- **AVAILABLE RECORDS**
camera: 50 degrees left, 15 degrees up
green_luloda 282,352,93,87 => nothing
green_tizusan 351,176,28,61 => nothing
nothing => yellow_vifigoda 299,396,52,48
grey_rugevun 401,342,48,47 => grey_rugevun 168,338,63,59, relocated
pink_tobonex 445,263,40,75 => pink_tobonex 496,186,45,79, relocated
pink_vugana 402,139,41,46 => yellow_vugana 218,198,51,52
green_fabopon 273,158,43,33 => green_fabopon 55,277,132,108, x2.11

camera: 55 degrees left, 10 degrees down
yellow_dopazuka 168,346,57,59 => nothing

---

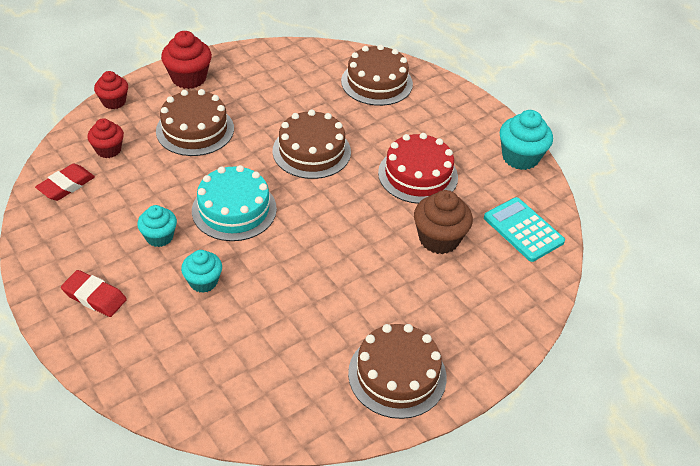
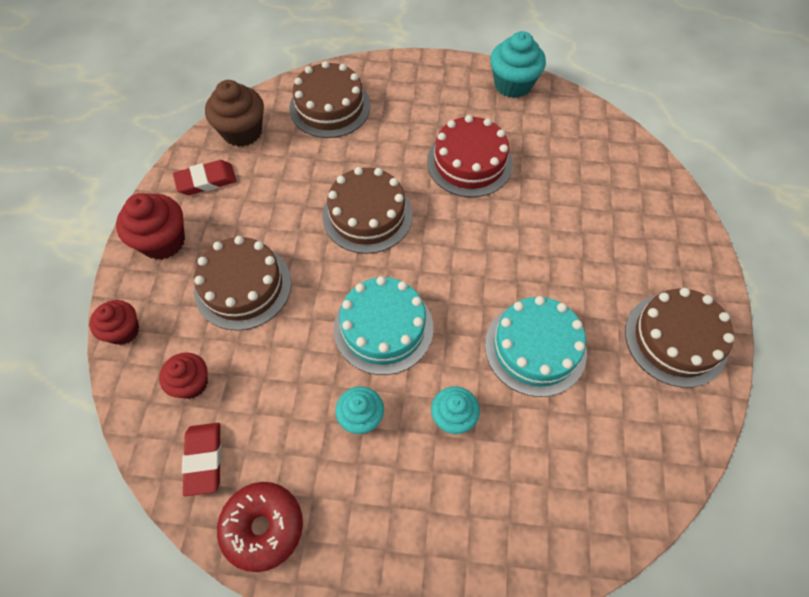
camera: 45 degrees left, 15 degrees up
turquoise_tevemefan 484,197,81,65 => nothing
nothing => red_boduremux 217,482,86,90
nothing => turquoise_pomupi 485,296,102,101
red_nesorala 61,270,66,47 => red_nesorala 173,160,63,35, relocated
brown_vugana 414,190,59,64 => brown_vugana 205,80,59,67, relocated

* * *

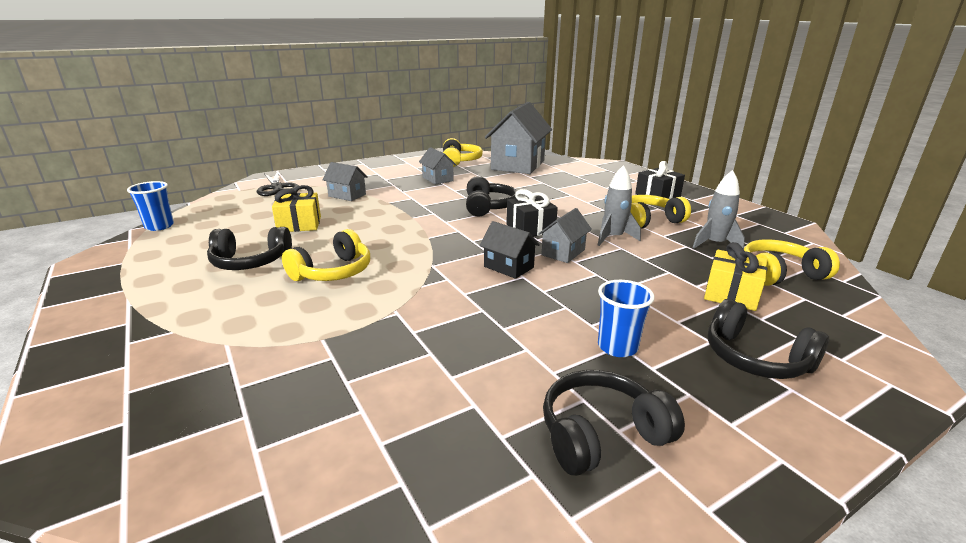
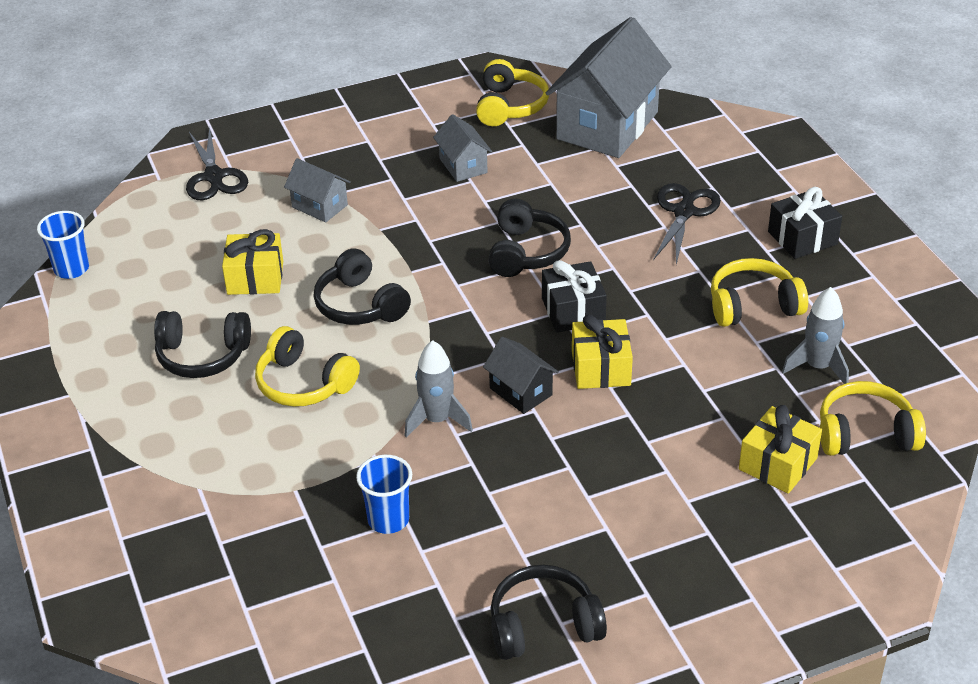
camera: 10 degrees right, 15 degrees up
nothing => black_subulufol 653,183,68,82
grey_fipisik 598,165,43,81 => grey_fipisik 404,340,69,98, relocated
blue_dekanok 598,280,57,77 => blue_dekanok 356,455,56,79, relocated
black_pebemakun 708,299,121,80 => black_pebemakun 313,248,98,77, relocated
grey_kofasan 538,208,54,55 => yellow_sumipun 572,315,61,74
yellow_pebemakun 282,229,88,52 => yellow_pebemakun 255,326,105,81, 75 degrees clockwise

- **WORK TO COMPLETE**
All that should be written out is the stretch of lines above between the one holding "green_tizusan 351,176,28,61 => nothing" and the one holding "yellow_dopazuka 168,346,57,59 => nothing", inclusive, exactly as given.

- **EXERCISE OUTPUT**
green_tizusan 351,176,28,61 => nothing
nothing => yellow_vifigoda 299,396,52,48
grey_rugevun 401,342,48,47 => grey_rugevun 168,338,63,59, relocated
pink_tobonex 445,263,40,75 => pink_tobonex 496,186,45,79, relocated
pink_vugana 402,139,41,46 => yellow_vugana 218,198,51,52
green_fabopon 273,158,43,33 => green_fabopon 55,277,132,108, x2.11

camera: 55 degrees left, 10 degrees down
yellow_dopazuka 168,346,57,59 => nothing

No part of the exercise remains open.